» **Activity**:
Write out each line below precisely, passing over the pictures.

» **Supplied data**:
= = =

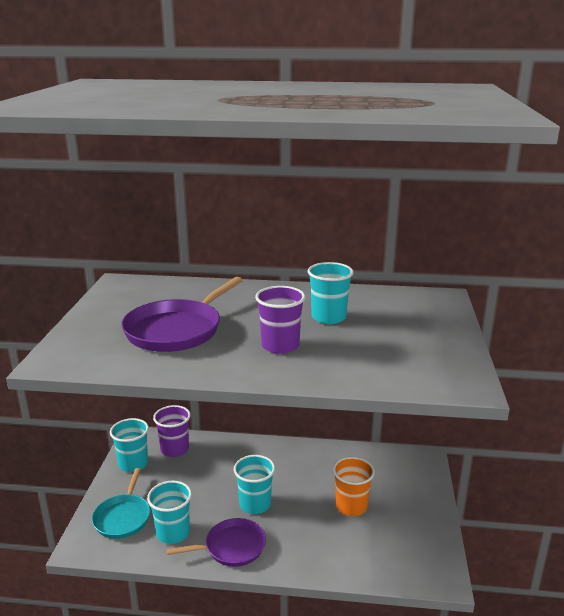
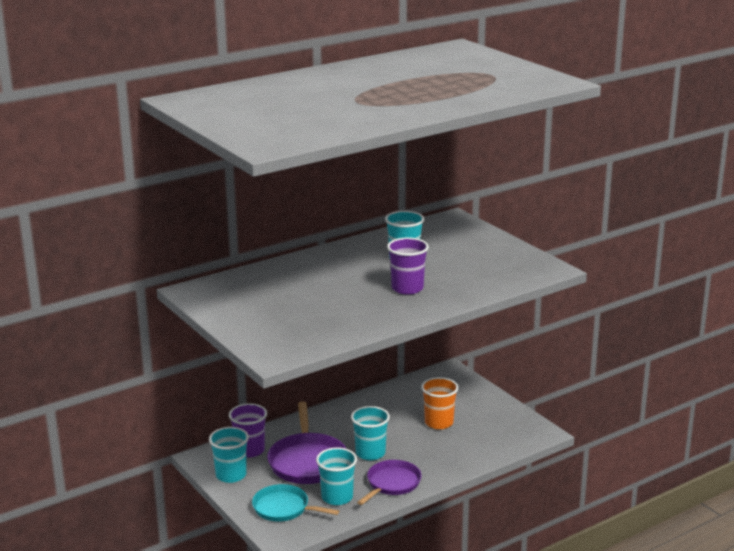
camera: 40 degrees left, 0 degrees up
(123, 517) = (283, 508): turquoise pan -> turquoise pan turned 150 degrees clockwise
(176, 330) = (317, 305): purple pan -> purple pan (307, 461)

= = =

» **Solved exercise**:
camera: 40 degrees left, 0 degrees up
(123, 517) = (283, 508): turquoise pan -> turquoise pan turned 150 degrees clockwise
(176, 330) = (317, 305): purple pan -> purple pan (307, 461)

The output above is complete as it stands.